- **Aim of the exercise**: Read the lines below. Copy out any that hold the string "rouge".

- **Study material**:
* * * * *

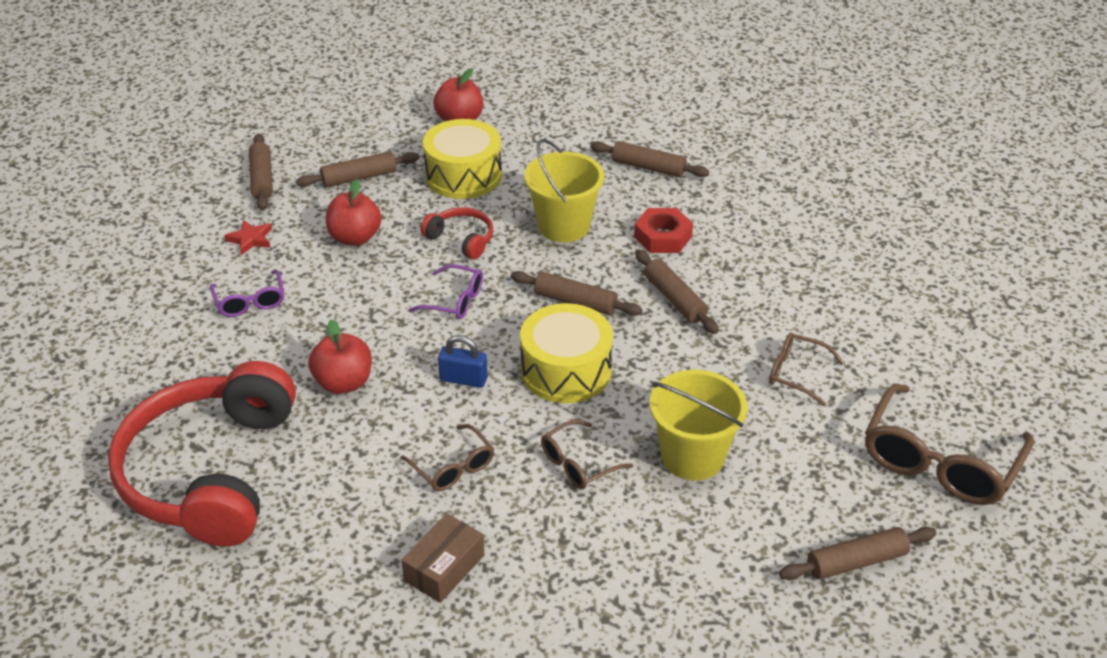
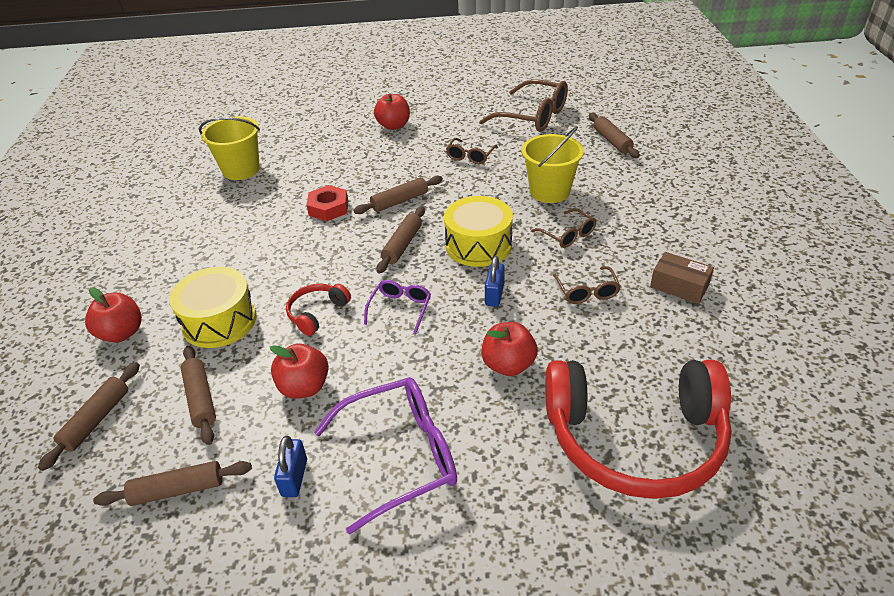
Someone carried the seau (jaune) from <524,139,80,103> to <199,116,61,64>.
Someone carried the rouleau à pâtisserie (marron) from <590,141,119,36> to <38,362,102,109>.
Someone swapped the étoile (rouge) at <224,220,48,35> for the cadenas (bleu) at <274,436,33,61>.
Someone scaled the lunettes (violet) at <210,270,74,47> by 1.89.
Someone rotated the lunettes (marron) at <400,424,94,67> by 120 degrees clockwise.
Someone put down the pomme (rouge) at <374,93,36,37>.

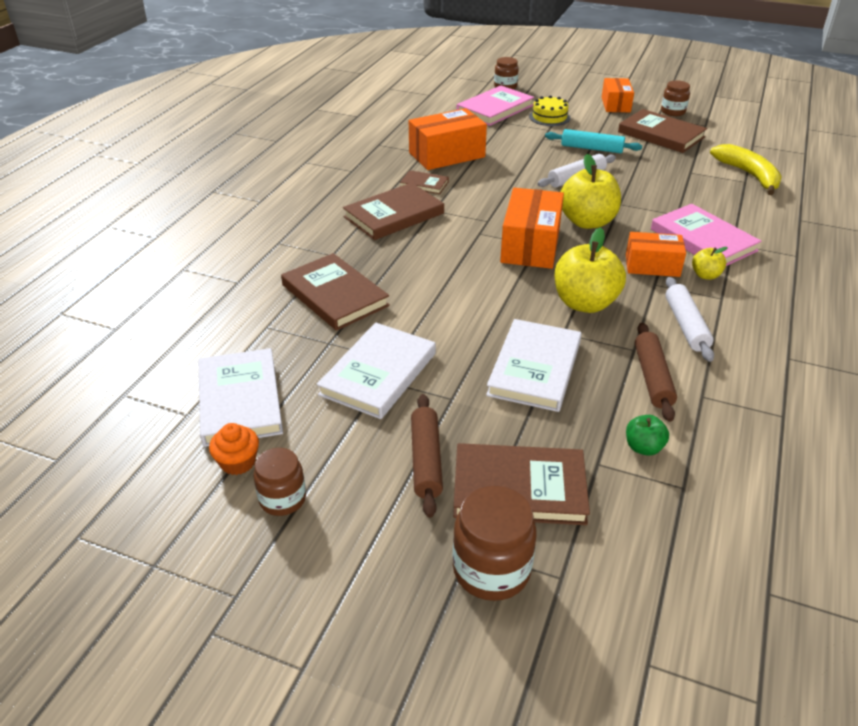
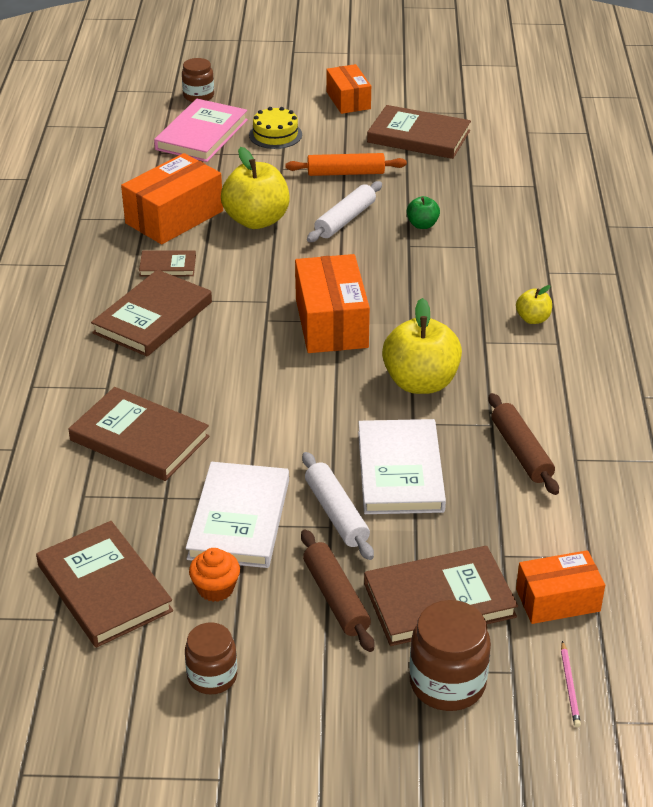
Someone took away the bocal (marron) at <661,80,29,36>.
Someone repainted the rouleau à pâtisserie (turquoise) at <545,129,97,24>, which became the rouleau à pâtisserie (orange) at <286,153,121,23>.
Someone took away the banane (jaune) at <710,144,72,51>.
Someone carried the pomme (jaune) from <560,154,61,75> to <221,147,69,82>.
Someone took away the livre (rose) at <651,204,110,62>.
Someone carried the boîte (orange) from <626,232,60,45> to <516,550,89,74>.
Someone carried the rouleau à pâtisserie (blanc) from <665,277,49,85> to <302,452,72,108>.
Someone repainted the livre (blanc) at <199,348,84,99>, which became the livre (marron) at <36,521,137,127>.
Someone carried the pomme (vert) from <626,415,43,41> to <406,196,34,33>.
Someone carried the muffin (orange) from <209,423,50,52> to <189,548,51,54>.
Someone put down the crayon (rose) at <561,641,20,86>.

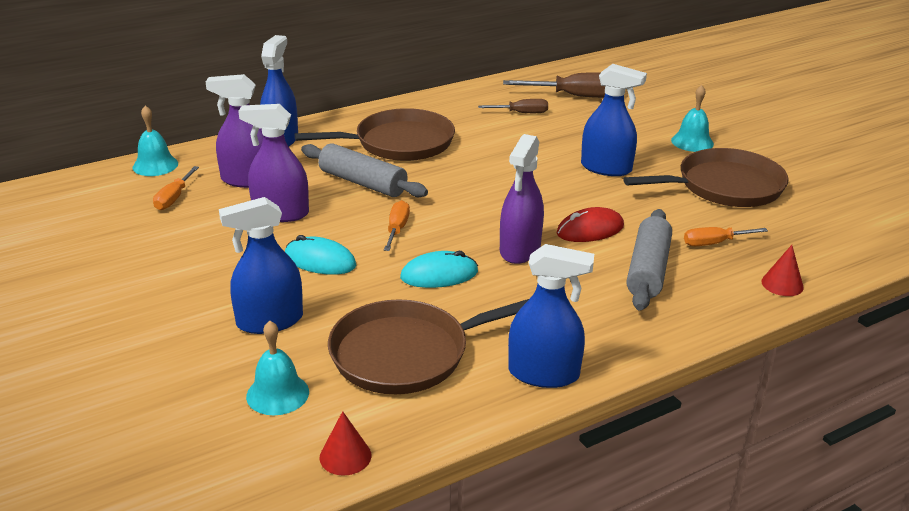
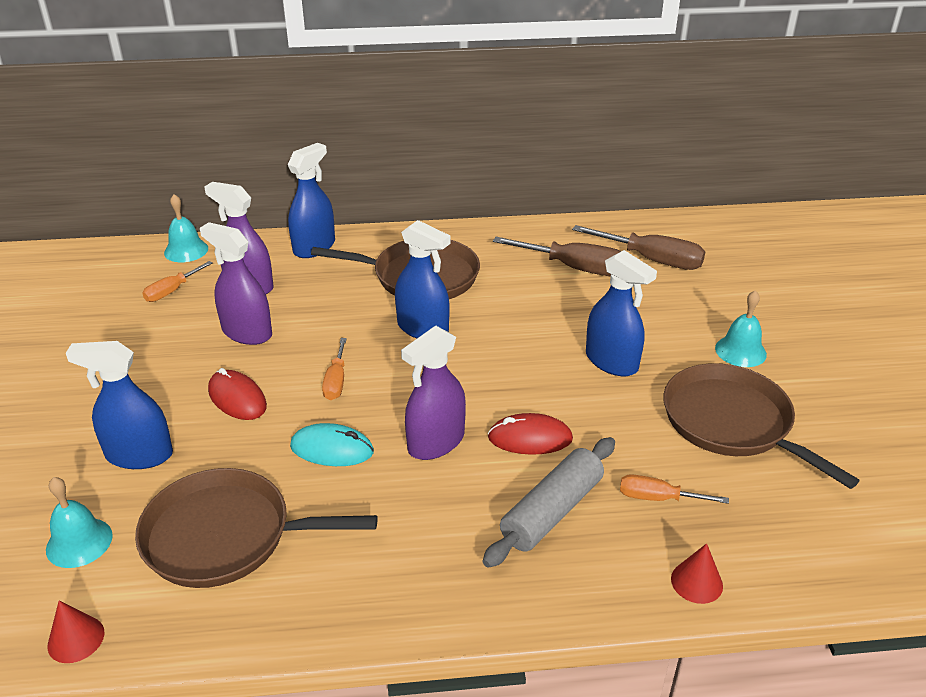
Someone scaled the tournevis (marron) at <478,99,70,14> by 1.75.
Someone took away the rouleau à pâtisserie (gris) at <301,143,127,55>.
Someone rotated the poêle (marron) at <623,148,166,59> by 135 degrees counterclockwise.
Someone rotated the tournevis (orange) at <384,200,26,51> by 150 degrees clockwise.
Someone repainted the souris (turquoise) at <285,235,71,40>, which became the souris (rouge) at <208,368,59,52>.
Someone carried the vaporisateur (bleu) from <508,244,86,144> to <395,220,56,118>.

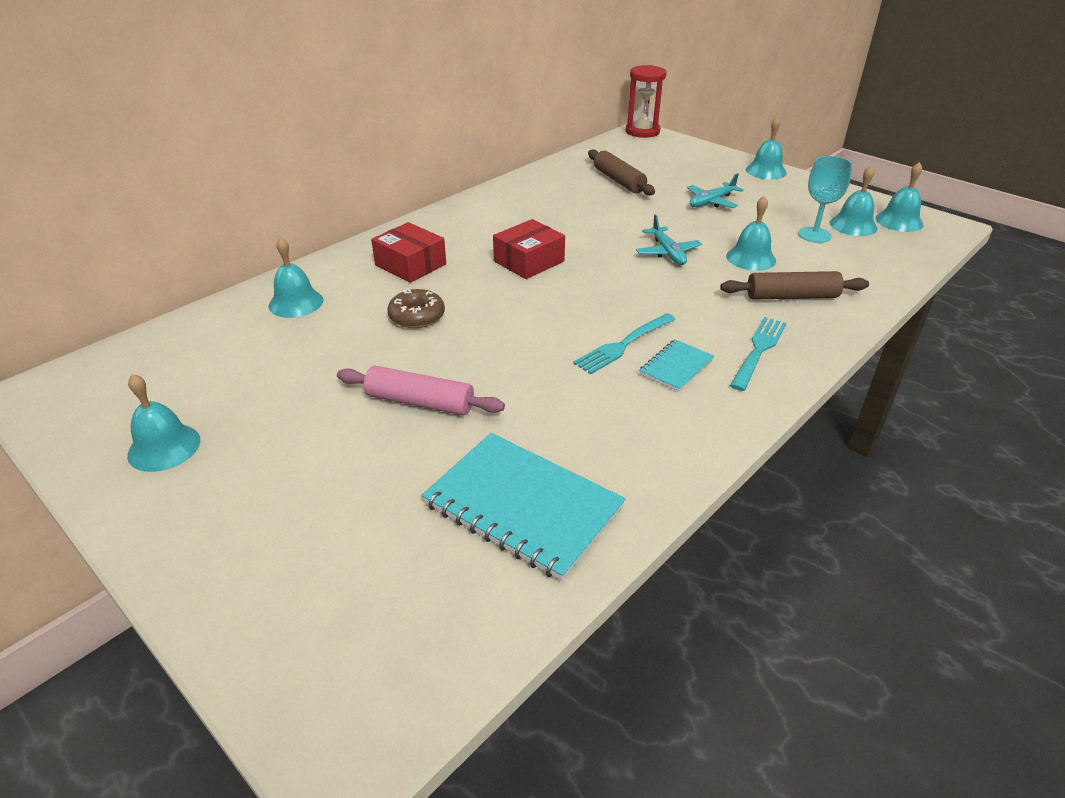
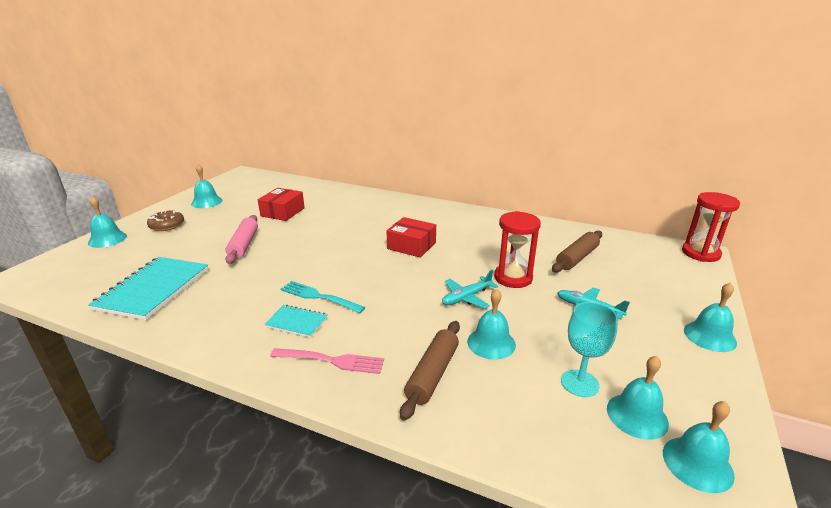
Someone carried the boîte (rouge) from <371,222,75,61> to <258,188,47,33>.
Someone carried the cloche (turquoise) from <269,237,54,81> to <88,196,39,52>.
Someone rotated the rouleau à pâtisserie (marron) at <720,271,149,29> by 45 degrees clockwise.
Someone carried the beignet (marron) from <387,288,58,40> to <147,211,37,20>.
Someone repainted the fourchette (turquoise) at <730,317,57,74>, which became the fourchette (rose) at <270,348,114,26>.
Someone put down the sablier (rouge) at <494,211,47,77>.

* * * * *

- **Output for this task**:
Someone swapped the étoile (rouge) at <224,220,48,35> for the cadenas (bleu) at <274,436,33,61>.
Someone put down the pomme (rouge) at <374,93,36,37>.
Someone repainted the souris (turquoise) at <285,235,71,40>, which became the souris (rouge) at <208,368,59,52>.
Someone carried the boîte (rouge) from <371,222,75,61> to <258,188,47,33>.
Someone put down the sablier (rouge) at <494,211,47,77>.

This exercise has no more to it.